• _Task statement_
Within the material below, count how many lines contain "yellow". Answer with only that number.

Supplied material: Begin

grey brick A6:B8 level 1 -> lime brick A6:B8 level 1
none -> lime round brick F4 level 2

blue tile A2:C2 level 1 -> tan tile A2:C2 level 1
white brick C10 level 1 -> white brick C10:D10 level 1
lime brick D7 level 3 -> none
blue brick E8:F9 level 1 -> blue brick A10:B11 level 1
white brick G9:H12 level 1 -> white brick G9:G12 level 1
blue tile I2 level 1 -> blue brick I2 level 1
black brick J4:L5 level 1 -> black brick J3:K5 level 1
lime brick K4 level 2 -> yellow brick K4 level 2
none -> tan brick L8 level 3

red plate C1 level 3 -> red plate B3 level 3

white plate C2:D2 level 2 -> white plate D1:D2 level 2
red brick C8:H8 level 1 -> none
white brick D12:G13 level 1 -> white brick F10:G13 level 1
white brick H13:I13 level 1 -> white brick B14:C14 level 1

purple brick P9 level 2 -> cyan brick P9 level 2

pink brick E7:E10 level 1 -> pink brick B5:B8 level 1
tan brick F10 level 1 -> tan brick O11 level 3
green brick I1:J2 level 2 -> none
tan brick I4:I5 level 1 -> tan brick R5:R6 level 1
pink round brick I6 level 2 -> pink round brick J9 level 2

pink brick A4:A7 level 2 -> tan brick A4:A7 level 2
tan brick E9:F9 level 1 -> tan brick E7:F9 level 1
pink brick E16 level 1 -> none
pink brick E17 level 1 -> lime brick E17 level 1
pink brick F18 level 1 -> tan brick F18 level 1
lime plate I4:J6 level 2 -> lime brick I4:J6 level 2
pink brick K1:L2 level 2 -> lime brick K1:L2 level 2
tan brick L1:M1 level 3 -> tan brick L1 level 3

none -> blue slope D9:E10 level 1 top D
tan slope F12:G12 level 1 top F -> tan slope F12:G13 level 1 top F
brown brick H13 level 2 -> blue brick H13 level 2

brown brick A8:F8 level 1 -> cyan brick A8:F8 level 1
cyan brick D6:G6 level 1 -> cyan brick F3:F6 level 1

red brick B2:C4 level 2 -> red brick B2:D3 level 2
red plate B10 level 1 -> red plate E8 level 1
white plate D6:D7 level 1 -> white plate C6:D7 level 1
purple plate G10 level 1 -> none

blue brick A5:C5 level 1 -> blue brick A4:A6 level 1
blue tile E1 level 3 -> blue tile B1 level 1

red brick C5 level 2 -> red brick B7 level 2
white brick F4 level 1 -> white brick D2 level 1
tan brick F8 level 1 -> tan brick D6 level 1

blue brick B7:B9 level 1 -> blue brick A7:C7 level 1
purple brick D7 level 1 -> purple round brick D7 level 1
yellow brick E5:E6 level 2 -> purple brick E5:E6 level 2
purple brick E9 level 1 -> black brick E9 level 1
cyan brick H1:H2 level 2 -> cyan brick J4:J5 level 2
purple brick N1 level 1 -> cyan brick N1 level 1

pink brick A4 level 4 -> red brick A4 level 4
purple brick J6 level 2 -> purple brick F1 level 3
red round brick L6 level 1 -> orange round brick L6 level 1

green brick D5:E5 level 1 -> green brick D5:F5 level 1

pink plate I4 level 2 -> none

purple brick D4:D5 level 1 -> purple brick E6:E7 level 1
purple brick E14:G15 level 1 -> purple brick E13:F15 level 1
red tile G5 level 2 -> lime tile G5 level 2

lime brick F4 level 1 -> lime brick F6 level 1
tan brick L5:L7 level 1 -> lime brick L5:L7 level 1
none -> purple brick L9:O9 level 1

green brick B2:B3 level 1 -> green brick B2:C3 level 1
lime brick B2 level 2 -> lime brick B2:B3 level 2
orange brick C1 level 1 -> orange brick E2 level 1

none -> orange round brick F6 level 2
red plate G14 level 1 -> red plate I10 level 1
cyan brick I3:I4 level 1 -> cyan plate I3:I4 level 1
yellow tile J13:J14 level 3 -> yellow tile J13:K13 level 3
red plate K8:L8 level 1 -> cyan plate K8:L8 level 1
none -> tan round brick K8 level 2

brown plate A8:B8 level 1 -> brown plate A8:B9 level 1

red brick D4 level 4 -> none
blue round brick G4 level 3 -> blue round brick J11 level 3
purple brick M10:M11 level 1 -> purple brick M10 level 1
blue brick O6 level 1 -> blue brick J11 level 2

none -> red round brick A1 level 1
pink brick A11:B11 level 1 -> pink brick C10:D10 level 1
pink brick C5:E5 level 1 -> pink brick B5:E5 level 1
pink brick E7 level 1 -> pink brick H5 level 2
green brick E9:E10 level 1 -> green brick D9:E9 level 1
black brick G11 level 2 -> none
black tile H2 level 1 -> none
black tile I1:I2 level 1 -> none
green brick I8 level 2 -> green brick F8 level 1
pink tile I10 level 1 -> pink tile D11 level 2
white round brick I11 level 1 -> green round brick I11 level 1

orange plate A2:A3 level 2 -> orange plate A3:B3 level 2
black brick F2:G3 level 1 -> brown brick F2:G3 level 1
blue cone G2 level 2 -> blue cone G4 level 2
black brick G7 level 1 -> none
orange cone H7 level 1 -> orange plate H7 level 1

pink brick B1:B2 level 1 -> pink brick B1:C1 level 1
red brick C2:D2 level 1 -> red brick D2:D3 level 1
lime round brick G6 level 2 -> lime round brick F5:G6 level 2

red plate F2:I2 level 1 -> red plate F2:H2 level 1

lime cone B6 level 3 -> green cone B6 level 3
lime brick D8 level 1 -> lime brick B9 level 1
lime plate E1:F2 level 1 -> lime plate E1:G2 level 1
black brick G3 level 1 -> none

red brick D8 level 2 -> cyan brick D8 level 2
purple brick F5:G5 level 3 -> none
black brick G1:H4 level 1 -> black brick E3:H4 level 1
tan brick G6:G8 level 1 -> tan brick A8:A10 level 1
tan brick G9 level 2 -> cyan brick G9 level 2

Supplied material: End

• _Task response_
3